Dropping every picture, set down exactly the lines in the entries below, starting with the line with "(298, 338) = (514, 249): yellow" and going on through the line with "camera: 65 degrees left, 5 degrees down".

● ● ● ●

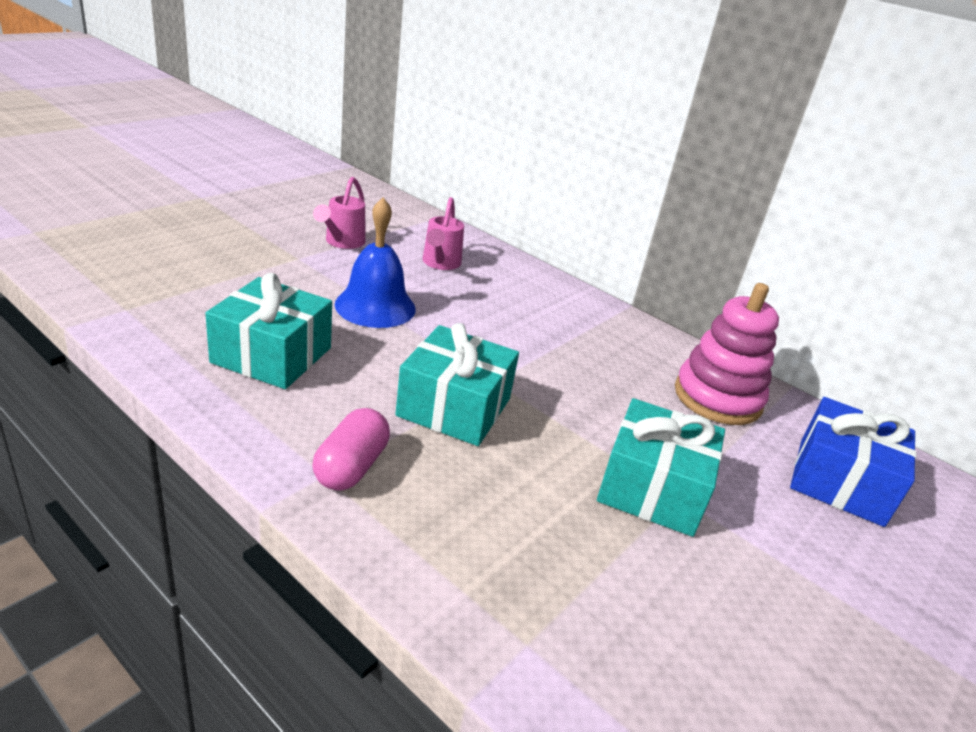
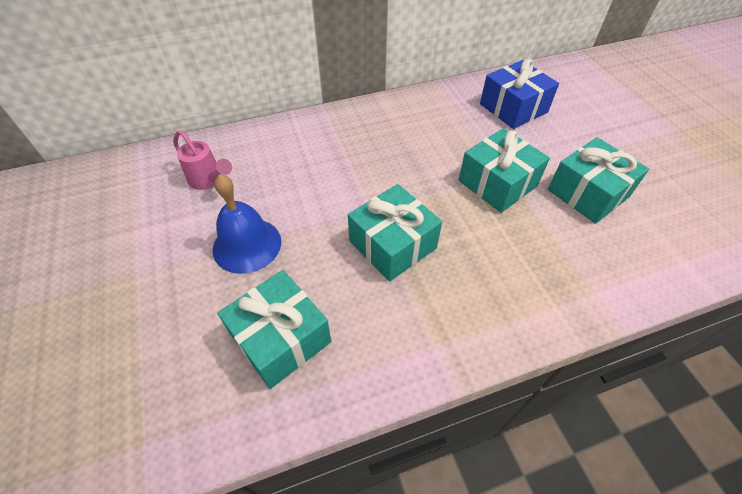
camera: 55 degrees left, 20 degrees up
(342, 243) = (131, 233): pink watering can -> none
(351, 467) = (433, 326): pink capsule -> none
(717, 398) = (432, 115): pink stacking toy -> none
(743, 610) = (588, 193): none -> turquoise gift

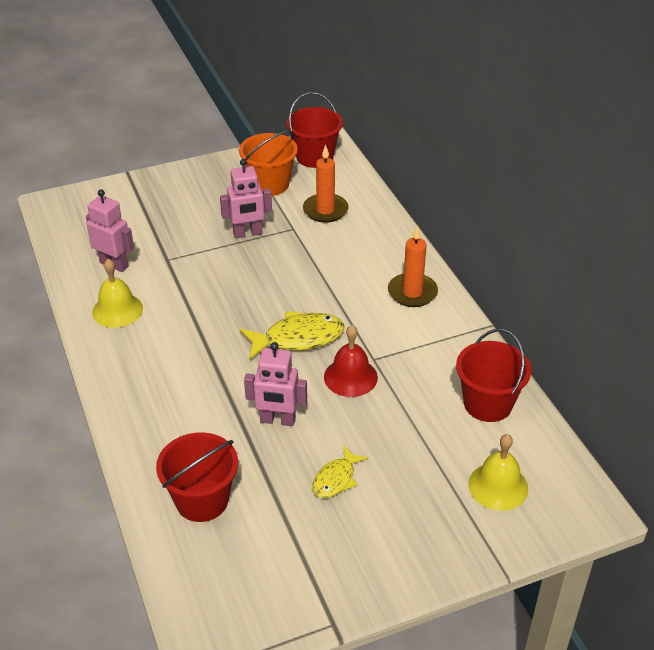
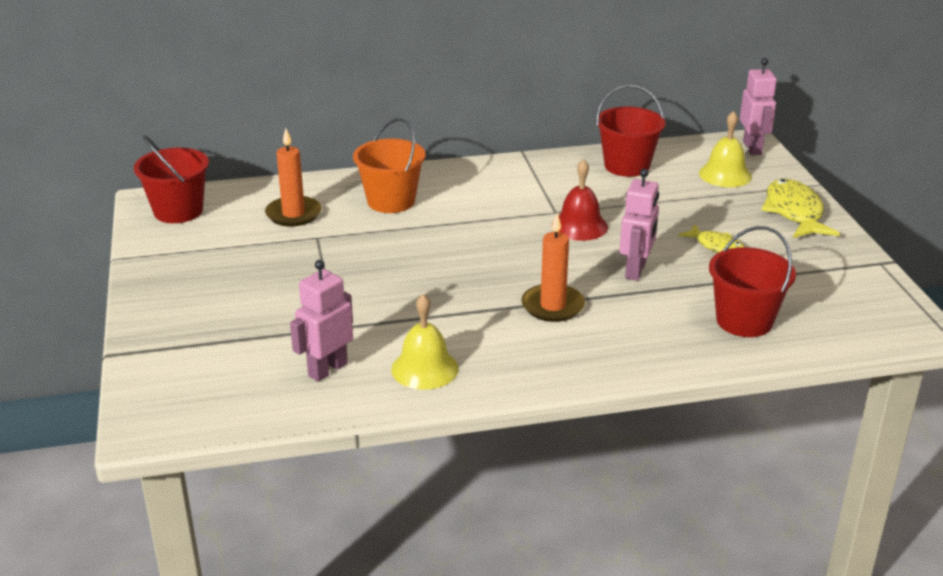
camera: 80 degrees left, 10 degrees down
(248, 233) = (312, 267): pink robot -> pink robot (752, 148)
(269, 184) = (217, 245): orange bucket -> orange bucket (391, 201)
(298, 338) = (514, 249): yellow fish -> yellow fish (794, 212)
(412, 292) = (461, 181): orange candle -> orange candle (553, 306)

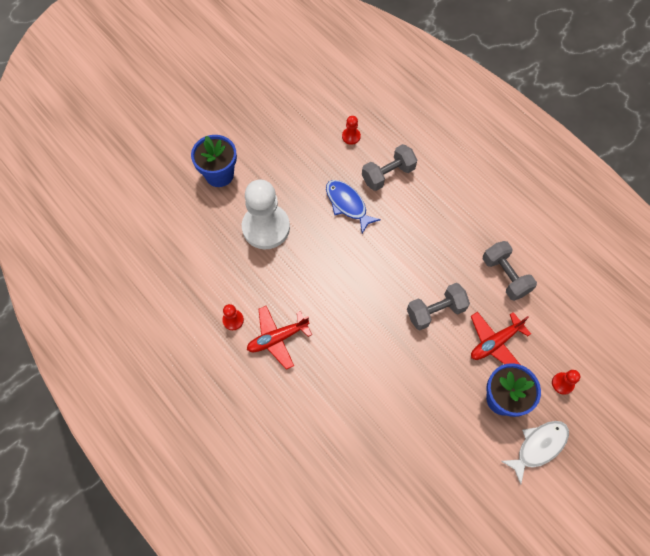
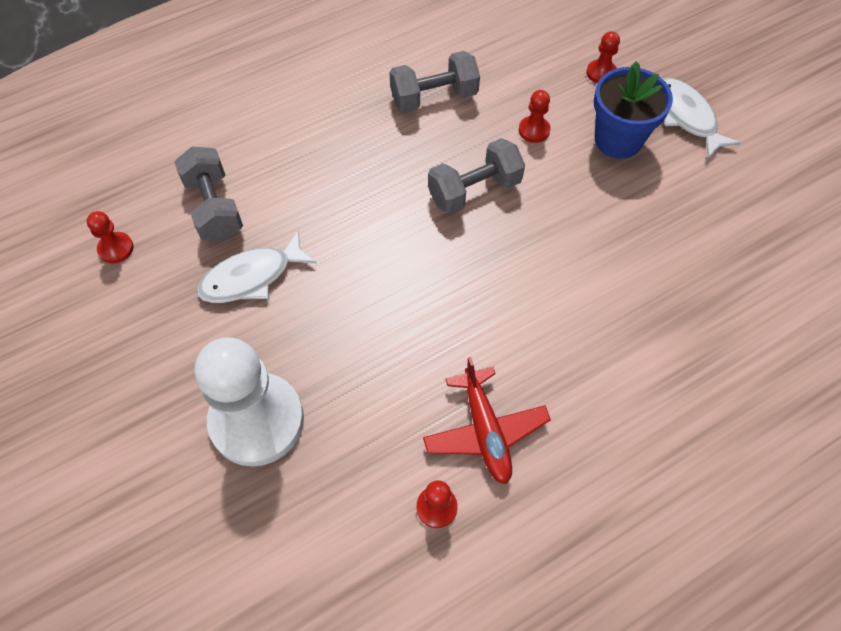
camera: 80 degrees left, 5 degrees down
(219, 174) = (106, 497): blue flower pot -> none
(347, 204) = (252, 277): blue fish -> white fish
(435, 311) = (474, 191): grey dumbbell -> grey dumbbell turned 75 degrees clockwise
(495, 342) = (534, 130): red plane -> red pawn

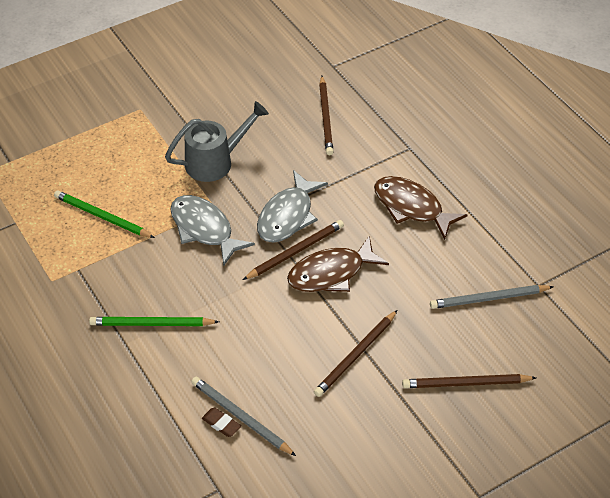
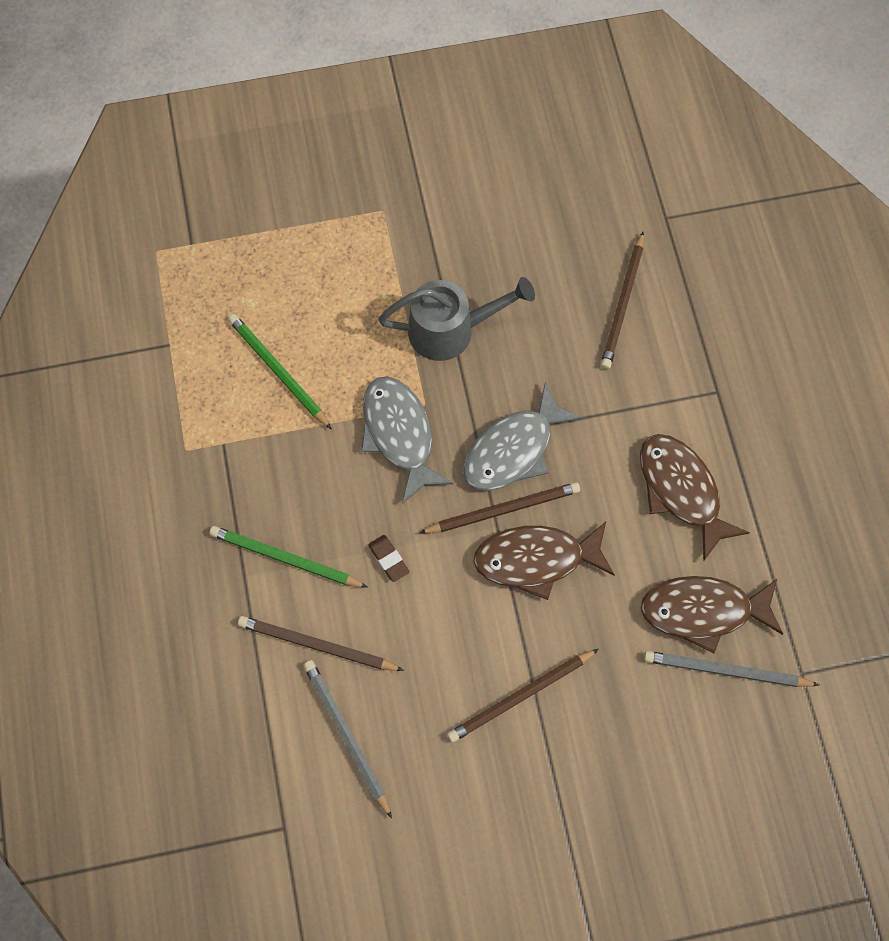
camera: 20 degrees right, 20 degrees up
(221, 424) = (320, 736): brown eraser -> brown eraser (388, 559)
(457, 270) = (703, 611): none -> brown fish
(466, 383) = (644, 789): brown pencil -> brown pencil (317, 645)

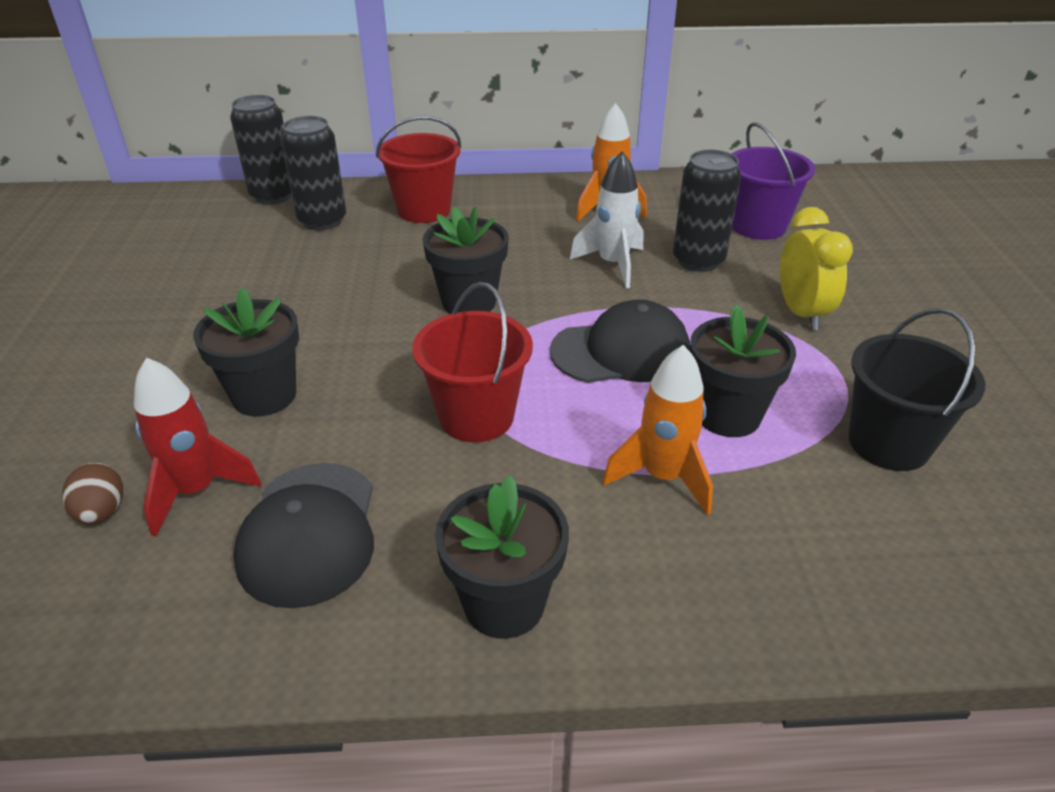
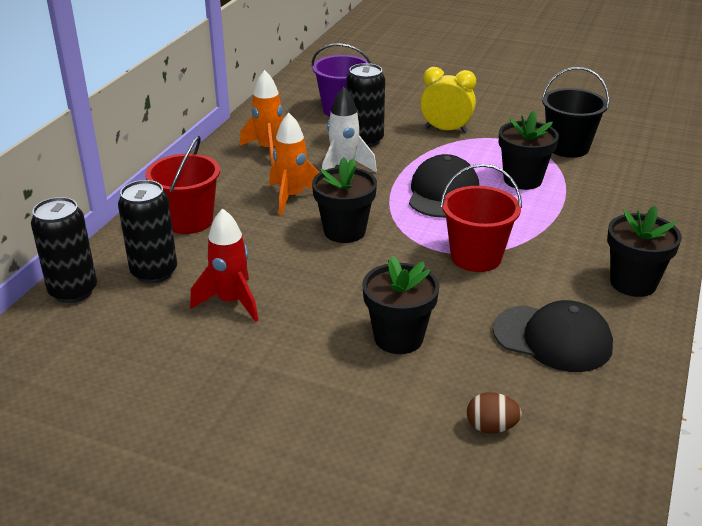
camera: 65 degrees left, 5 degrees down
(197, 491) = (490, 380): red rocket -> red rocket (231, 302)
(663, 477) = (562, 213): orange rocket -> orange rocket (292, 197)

● ● ● ●

Result of this task >>
(298, 338) = (514, 249): yellow fish -> yellow fish (794, 212)
(412, 292) = (461, 181): orange candle -> orange candle (553, 306)

camera: 80 degrees left, 5 degrees down
(219, 174) = (106, 497): blue flower pot -> none
(347, 204) = (252, 277): blue fish -> white fish
(435, 311) = (474, 191): grey dumbbell -> grey dumbbell turned 75 degrees clockwise
(495, 342) = (534, 130): red plane -> red pawn

camera: 20 degrees right, 20 degrees up
(221, 424) = (320, 736): brown eraser -> brown eraser (388, 559)
(457, 270) = (703, 611): none -> brown fish
(466, 383) = (644, 789): brown pencil -> brown pencil (317, 645)

camera: 65 degrees left, 5 degrees down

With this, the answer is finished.